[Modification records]
• • • • •
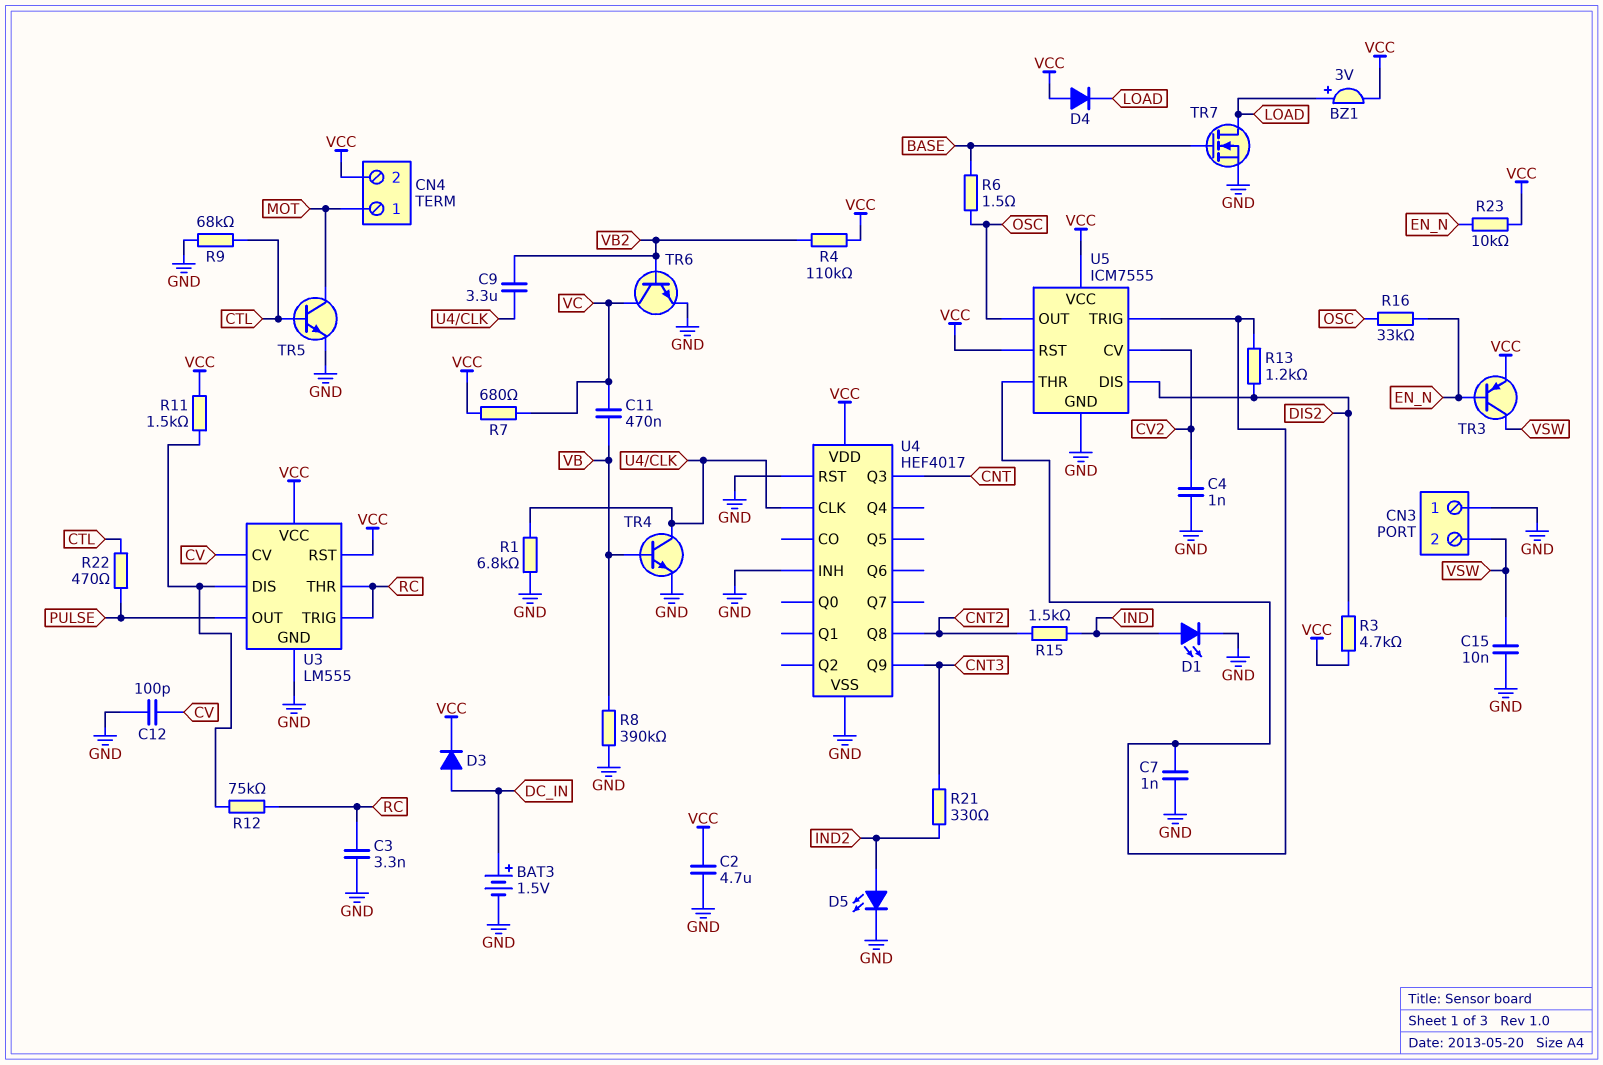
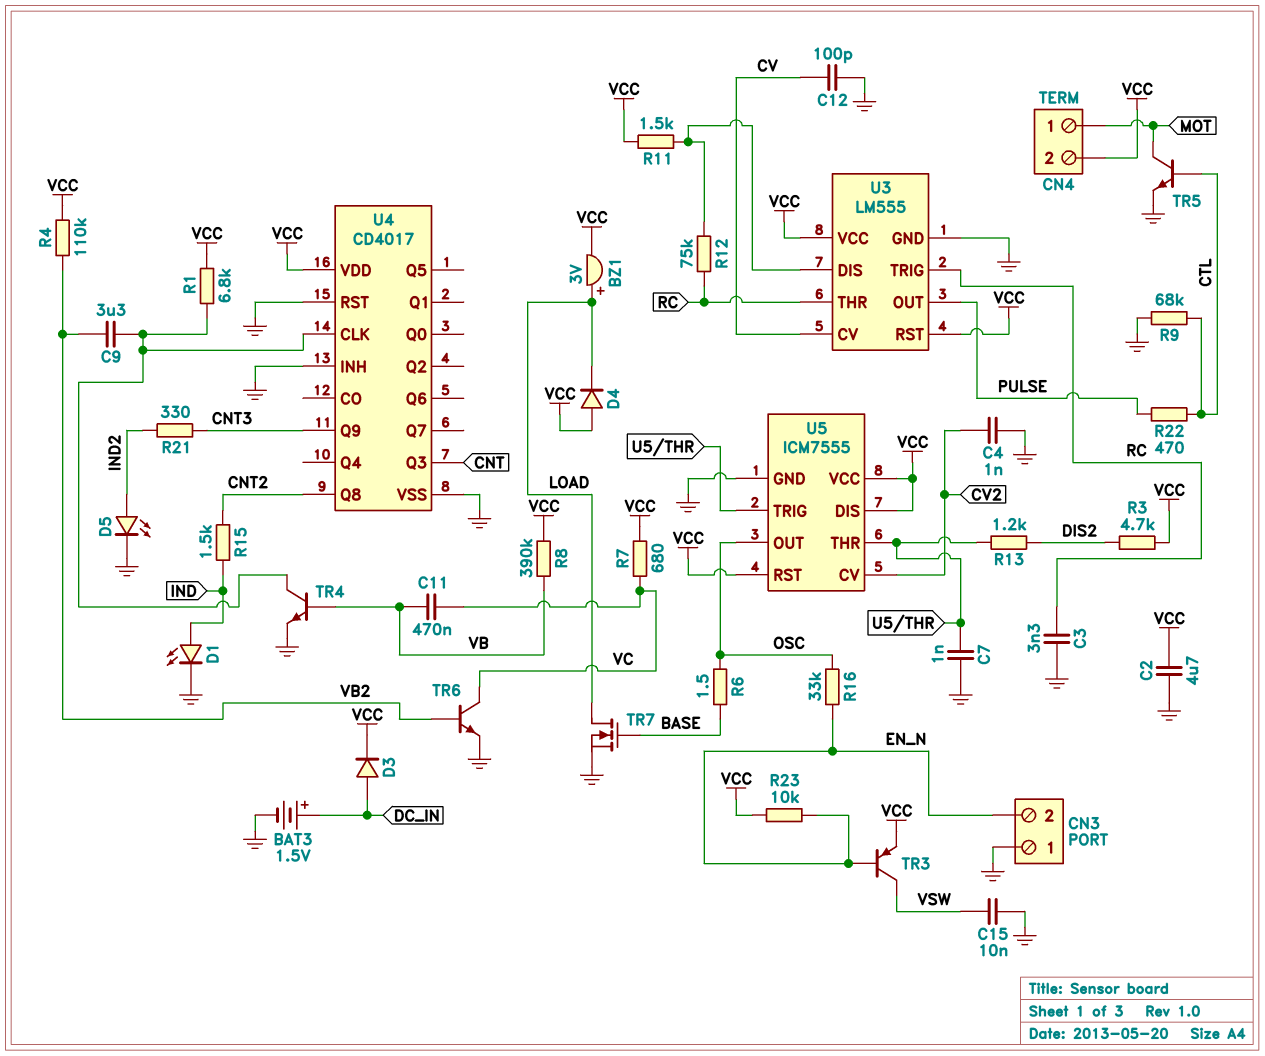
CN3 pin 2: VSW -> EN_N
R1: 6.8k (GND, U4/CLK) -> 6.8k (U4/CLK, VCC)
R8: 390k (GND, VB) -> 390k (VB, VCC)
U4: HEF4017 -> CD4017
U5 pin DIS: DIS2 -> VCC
• • • • •
[Task goal] Please output all of the entries exactly as they appear, with no pictures.

[Task output]
CN3 pin 2: VSW -> EN_N
R1: 6.8k (GND, U4/CLK) -> 6.8k (U4/CLK, VCC)
R8: 390k (GND, VB) -> 390k (VB, VCC)
U4: HEF4017 -> CD4017
U5 pin DIS: DIS2 -> VCC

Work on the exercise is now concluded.